Kannst du sämtliche folgenden Einträge Zeile für Zeile wortgetreu wiedergeben?

▸ DATENZEILEN

- - -

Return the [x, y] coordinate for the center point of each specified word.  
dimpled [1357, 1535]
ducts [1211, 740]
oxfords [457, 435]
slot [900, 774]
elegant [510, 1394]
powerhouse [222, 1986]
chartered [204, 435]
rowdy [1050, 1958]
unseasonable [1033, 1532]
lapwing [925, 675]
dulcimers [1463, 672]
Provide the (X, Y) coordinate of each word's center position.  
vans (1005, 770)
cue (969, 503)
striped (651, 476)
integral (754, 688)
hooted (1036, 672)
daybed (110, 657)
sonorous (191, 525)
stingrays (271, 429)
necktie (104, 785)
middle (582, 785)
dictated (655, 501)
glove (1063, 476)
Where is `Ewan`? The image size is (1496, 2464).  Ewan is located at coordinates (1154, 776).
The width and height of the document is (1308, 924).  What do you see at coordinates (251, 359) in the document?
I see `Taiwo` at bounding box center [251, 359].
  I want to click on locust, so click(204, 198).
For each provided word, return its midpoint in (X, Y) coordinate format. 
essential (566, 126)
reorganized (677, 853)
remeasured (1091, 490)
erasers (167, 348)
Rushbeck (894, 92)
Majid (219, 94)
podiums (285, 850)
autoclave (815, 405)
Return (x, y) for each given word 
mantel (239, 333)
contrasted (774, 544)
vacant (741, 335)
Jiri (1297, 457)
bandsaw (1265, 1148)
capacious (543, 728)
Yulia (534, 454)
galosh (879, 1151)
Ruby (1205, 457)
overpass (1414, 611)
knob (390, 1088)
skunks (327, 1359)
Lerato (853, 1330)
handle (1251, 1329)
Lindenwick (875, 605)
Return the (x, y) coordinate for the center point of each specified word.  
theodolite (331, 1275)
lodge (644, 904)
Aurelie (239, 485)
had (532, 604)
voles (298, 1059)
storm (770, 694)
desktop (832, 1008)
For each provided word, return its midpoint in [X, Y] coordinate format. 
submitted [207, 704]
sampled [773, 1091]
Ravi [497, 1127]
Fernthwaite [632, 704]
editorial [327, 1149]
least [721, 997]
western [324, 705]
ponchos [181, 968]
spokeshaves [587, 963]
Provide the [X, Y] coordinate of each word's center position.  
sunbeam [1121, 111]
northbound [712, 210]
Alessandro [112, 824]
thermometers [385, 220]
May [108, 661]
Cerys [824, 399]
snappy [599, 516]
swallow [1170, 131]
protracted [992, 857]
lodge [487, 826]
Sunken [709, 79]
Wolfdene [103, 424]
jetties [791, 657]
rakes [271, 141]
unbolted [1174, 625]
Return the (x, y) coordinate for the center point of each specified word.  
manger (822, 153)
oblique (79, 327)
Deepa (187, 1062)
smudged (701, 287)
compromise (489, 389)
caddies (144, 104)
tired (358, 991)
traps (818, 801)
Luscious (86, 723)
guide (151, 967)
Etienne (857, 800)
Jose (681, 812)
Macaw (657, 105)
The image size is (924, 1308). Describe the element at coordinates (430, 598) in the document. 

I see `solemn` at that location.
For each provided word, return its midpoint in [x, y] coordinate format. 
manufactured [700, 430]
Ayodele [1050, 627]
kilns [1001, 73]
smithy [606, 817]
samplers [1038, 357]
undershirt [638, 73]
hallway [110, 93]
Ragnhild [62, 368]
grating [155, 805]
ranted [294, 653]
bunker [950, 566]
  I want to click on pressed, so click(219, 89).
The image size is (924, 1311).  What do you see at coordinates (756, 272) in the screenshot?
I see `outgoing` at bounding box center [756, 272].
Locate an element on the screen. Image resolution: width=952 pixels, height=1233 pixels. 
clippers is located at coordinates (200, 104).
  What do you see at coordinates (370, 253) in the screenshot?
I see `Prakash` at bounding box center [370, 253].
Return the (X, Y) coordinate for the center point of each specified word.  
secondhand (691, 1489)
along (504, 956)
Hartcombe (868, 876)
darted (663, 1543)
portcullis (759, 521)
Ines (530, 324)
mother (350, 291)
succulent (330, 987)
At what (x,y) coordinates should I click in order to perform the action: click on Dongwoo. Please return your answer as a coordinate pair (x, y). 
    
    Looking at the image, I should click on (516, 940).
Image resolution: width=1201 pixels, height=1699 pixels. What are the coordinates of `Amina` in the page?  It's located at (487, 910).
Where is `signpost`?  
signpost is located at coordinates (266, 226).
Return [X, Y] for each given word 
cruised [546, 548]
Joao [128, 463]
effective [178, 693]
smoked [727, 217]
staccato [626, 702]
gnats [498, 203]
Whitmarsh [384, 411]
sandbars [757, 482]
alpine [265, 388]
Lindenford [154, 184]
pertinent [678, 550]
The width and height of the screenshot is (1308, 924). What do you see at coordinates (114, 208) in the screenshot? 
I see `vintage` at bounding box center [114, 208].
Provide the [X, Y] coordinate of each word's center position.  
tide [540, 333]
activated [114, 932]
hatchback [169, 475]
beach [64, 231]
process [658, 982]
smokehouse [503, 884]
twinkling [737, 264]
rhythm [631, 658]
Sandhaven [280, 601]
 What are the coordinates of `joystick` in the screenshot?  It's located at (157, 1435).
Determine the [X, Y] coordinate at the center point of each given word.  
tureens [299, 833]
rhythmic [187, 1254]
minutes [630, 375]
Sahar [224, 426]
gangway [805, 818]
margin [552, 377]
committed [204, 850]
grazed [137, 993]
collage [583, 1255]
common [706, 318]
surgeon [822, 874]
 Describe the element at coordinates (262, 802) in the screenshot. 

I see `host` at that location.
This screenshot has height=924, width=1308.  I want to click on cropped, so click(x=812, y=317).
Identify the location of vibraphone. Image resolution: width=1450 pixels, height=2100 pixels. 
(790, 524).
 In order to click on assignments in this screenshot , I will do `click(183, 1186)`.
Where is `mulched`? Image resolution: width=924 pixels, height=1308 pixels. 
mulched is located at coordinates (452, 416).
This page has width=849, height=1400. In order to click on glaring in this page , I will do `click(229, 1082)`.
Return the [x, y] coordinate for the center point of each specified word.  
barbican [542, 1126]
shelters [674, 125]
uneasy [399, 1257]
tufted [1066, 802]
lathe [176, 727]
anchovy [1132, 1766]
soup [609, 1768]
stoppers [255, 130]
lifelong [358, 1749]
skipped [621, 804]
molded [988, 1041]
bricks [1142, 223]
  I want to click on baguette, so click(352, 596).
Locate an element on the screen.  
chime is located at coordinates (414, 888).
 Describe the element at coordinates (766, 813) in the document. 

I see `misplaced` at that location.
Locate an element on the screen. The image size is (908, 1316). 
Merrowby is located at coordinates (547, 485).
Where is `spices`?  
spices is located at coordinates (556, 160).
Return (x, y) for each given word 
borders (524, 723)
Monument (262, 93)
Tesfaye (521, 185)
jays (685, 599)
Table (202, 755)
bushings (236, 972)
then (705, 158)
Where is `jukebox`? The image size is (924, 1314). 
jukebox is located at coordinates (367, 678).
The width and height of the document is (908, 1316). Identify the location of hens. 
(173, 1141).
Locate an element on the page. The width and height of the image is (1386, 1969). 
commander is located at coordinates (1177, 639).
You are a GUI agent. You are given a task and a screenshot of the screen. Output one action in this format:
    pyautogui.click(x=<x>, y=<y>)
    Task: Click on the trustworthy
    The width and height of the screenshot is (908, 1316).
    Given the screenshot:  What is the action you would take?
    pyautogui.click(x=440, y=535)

- - -

▸ VOLLSTÄNDIGE LÖSUNG
Return the [x, y] coordinate for the center point of each specified word.  
dimpled [1357, 1535]
ducts [1211, 740]
oxfords [457, 435]
slot [900, 774]
elegant [510, 1394]
powerhouse [222, 1986]
chartered [204, 435]
rowdy [1050, 1958]
unseasonable [1033, 1532]
lapwing [925, 675]
dulcimers [1463, 672]
Provide the (X, Y) coordinate of each word's center position.  
vans (1005, 770)
cue (969, 503)
striped (651, 476)
integral (754, 688)
hooted (1036, 672)
daybed (110, 657)
sonorous (191, 525)
stingrays (271, 429)
necktie (104, 785)
middle (582, 785)
dictated (655, 501)
glove (1063, 476)
Where is `Ewan`? The image size is (1496, 2464).  Ewan is located at coordinates (1154, 776).
The width and height of the document is (1308, 924).  What do you see at coordinates (251, 359) in the document?
I see `Taiwo` at bounding box center [251, 359].
  I want to click on locust, so click(204, 198).
For each provided word, return its midpoint in (X, Y) coordinate format. 
essential (566, 126)
reorganized (677, 853)
remeasured (1091, 490)
erasers (167, 348)
Rushbeck (894, 92)
Majid (219, 94)
podiums (285, 850)
autoclave (815, 405)
Return (x, y) for each given word 
mantel (239, 333)
contrasted (774, 544)
vacant (741, 335)
Jiri (1297, 457)
bandsaw (1265, 1148)
capacious (543, 728)
Yulia (534, 454)
galosh (879, 1151)
Ruby (1205, 457)
overpass (1414, 611)
knob (390, 1088)
skunks (327, 1359)
Lerato (853, 1330)
handle (1251, 1329)
Lindenwick (875, 605)
Return the (x, y) coordinate for the center point of each specified word.  
theodolite (331, 1275)
lodge (644, 904)
Aurelie (239, 485)
had (532, 604)
voles (298, 1059)
storm (770, 694)
desktop (832, 1008)
For each provided word, return its midpoint in [X, Y] coordinate format. 
submitted [207, 704]
sampled [773, 1091]
Ravi [497, 1127]
Fernthwaite [632, 704]
editorial [327, 1149]
least [721, 997]
western [324, 705]
ponchos [181, 968]
spokeshaves [587, 963]
Provide the [X, Y] coordinate of each word's center position.  
sunbeam [1121, 111]
northbound [712, 210]
Alessandro [112, 824]
thermometers [385, 220]
May [108, 661]
Cerys [824, 399]
snappy [599, 516]
swallow [1170, 131]
protracted [992, 857]
lodge [487, 826]
Sunken [709, 79]
Wolfdene [103, 424]
jetties [791, 657]
rakes [271, 141]
unbolted [1174, 625]
Return the (x, y) coordinate for the center point of each specified word.  
manger (822, 153)
oblique (79, 327)
Deepa (187, 1062)
smudged (701, 287)
compromise (489, 389)
caddies (144, 104)
tired (358, 991)
traps (818, 801)
Luscious (86, 723)
guide (151, 967)
Etienne (857, 800)
Jose (681, 812)
Macaw (657, 105)
The image size is (924, 1308). Describe the element at coordinates (430, 598) in the document. 

I see `solemn` at that location.
For each provided word, return its midpoint in [x, y] coordinate format. 
manufactured [700, 430]
Ayodele [1050, 627]
kilns [1001, 73]
smithy [606, 817]
samplers [1038, 357]
undershirt [638, 73]
hallway [110, 93]
Ragnhild [62, 368]
grating [155, 805]
ranted [294, 653]
bunker [950, 566]
  I want to click on pressed, so click(219, 89).
The image size is (924, 1311).  What do you see at coordinates (756, 272) in the screenshot?
I see `outgoing` at bounding box center [756, 272].
Locate an element on the screen. Image resolution: width=952 pixels, height=1233 pixels. 
clippers is located at coordinates (200, 104).
  What do you see at coordinates (370, 253) in the screenshot?
I see `Prakash` at bounding box center [370, 253].
Return the (X, Y) coordinate for the center point of each specified word.  
secondhand (691, 1489)
along (504, 956)
Hartcombe (868, 876)
darted (663, 1543)
portcullis (759, 521)
Ines (530, 324)
mother (350, 291)
succulent (330, 987)
At what (x,y) coordinates should I click in order to perform the action: click on Dongwoo. Please return your answer as a coordinate pair (x, y). 
    
    Looking at the image, I should click on (516, 940).
Image resolution: width=1201 pixels, height=1699 pixels. What are the coordinates of `Amina` in the page?  It's located at (487, 910).
Where is `signpost`?  
signpost is located at coordinates (266, 226).
Return [X, Y] for each given word 
cruised [546, 548]
Joao [128, 463]
effective [178, 693]
smoked [727, 217]
staccato [626, 702]
gnats [498, 203]
Whitmarsh [384, 411]
sandbars [757, 482]
alpine [265, 388]
Lindenford [154, 184]
pertinent [678, 550]
The width and height of the screenshot is (1308, 924). What do you see at coordinates (114, 208) in the screenshot? 
I see `vintage` at bounding box center [114, 208].
Provide the [X, Y] coordinate of each word's center position.  
tide [540, 333]
activated [114, 932]
hatchback [169, 475]
beach [64, 231]
process [658, 982]
smokehouse [503, 884]
twinkling [737, 264]
rhythm [631, 658]
Sandhaven [280, 601]
 What are the coordinates of `joystick` in the screenshot?  It's located at (157, 1435).
Determine the [X, Y] coordinate at the center point of each given word.  
tureens [299, 833]
rhythmic [187, 1254]
minutes [630, 375]
Sahar [224, 426]
gangway [805, 818]
margin [552, 377]
committed [204, 850]
grazed [137, 993]
collage [583, 1255]
common [706, 318]
surgeon [822, 874]
 Describe the element at coordinates (262, 802) in the screenshot. 

I see `host` at that location.
This screenshot has height=924, width=1308.  I want to click on cropped, so click(x=812, y=317).
Identify the location of vibraphone. Image resolution: width=1450 pixels, height=2100 pixels. 
(790, 524).
 In order to click on assignments in this screenshot , I will do `click(183, 1186)`.
Where is `mulched`? Image resolution: width=924 pixels, height=1308 pixels. 
mulched is located at coordinates (452, 416).
This page has width=849, height=1400. In order to click on glaring in this page , I will do `click(229, 1082)`.
Return the [x, y] coordinate for the center point of each specified word.  
barbican [542, 1126]
shelters [674, 125]
uneasy [399, 1257]
tufted [1066, 802]
lathe [176, 727]
anchovy [1132, 1766]
soup [609, 1768]
stoppers [255, 130]
lifelong [358, 1749]
skipped [621, 804]
molded [988, 1041]
bricks [1142, 223]
  I want to click on baguette, so click(352, 596).
Locate an element on the screen.  
chime is located at coordinates (414, 888).
 Describe the element at coordinates (766, 813) in the document. 

I see `misplaced` at that location.
Locate an element on the screen. The image size is (908, 1316). 
Merrowby is located at coordinates (547, 485).
Where is `spices`?  
spices is located at coordinates (556, 160).
Return (x, y) for each given word 
borders (524, 723)
Monument (262, 93)
Tesfaye (521, 185)
jays (685, 599)
Table (202, 755)
bushings (236, 972)
then (705, 158)
Where is `jukebox`? The image size is (924, 1314). 
jukebox is located at coordinates (367, 678).
The width and height of the document is (908, 1316). Identify the location of hens. 
(173, 1141).
Locate an element on the page. The width and height of the image is (1386, 1969). 
commander is located at coordinates (1177, 639).
You are a GUI agent. You are given a task and a screenshot of the screen. Output one action in this format:
    pyautogui.click(x=<x>, y=<y>)
    Task: Click on the trustworthy
    The width and height of the screenshot is (908, 1316).
    Given the screenshot:  What is the action you would take?
    pyautogui.click(x=440, y=535)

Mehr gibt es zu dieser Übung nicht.